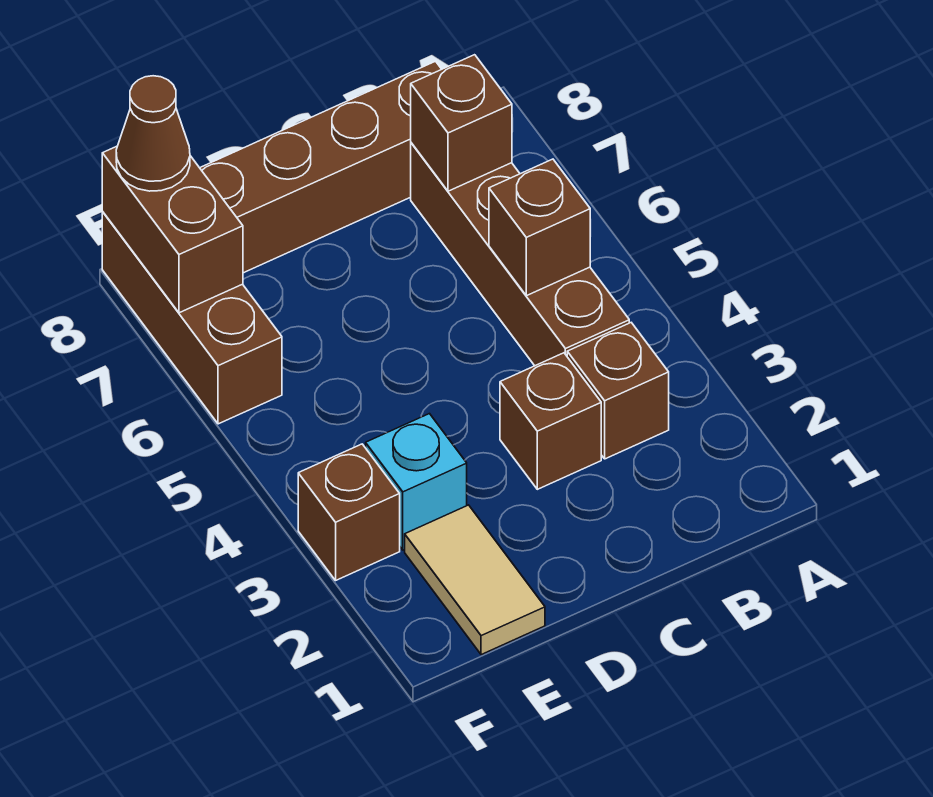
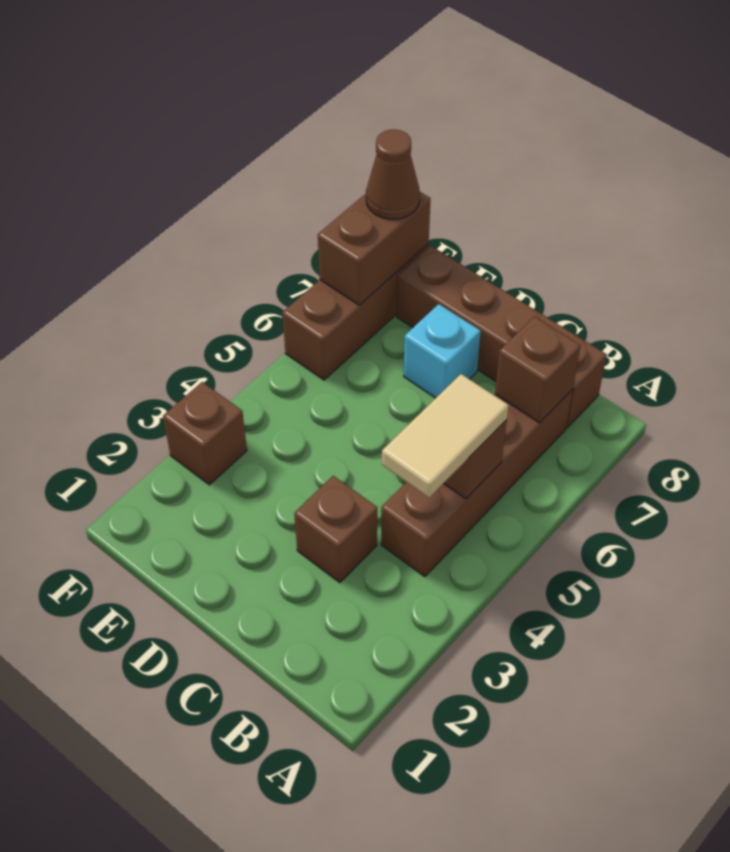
brown brick B3 level 1 -> none
tan tile E1:E2 level 1 -> tan tile B4:B5 level 3
cyan brick E3 level 1 -> cyan brick D7 level 1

Work to be completed
Retype, without any change, the lines from the one containing "tan tile E1:E2" through the final line of the material above, and no others.

Written answer
tan tile E1:E2 level 1 -> tan tile B4:B5 level 3
cyan brick E3 level 1 -> cyan brick D7 level 1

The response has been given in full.